▶

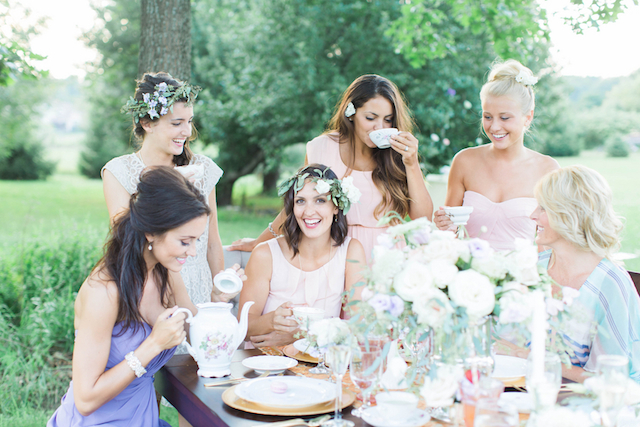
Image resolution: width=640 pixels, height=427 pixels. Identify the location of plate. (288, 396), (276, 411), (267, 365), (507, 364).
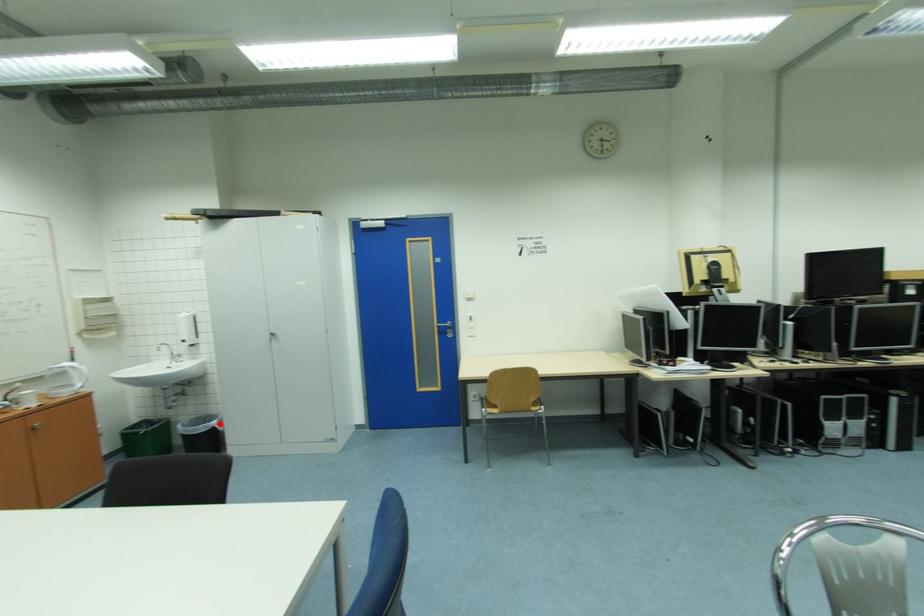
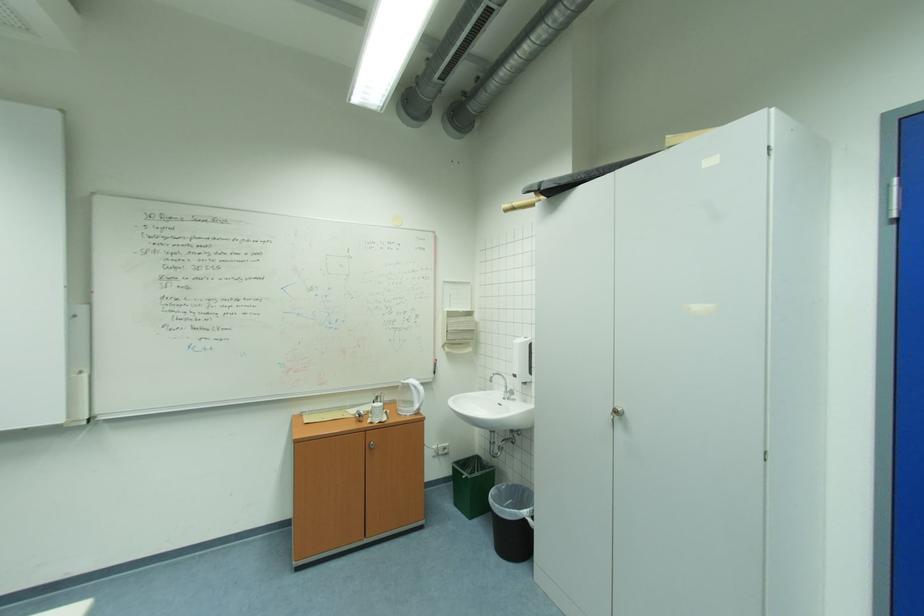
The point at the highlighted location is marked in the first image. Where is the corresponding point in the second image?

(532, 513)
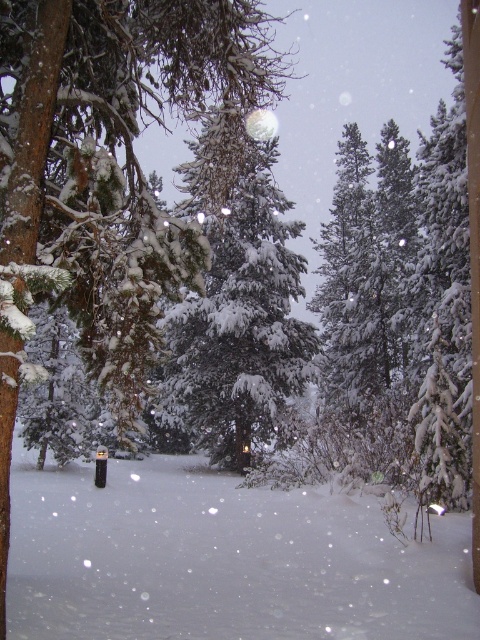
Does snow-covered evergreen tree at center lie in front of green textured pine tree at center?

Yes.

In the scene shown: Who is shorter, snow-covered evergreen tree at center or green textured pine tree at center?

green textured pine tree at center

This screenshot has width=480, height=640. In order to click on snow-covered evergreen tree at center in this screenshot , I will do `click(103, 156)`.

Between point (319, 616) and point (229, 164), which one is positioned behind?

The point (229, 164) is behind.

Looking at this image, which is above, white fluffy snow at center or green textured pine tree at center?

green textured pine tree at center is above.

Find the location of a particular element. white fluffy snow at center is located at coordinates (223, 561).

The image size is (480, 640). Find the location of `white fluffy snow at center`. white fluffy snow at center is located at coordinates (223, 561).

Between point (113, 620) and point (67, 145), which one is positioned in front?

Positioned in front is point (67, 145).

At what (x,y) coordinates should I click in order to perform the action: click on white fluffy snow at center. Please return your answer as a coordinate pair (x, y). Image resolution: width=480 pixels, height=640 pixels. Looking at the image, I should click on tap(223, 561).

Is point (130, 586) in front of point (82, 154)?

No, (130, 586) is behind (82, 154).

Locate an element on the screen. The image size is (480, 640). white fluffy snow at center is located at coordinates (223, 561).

◀

What is needed.
How many lines of the listing contain the string "fluffy", matching case exactly? Reply with the number alone.

Result.
5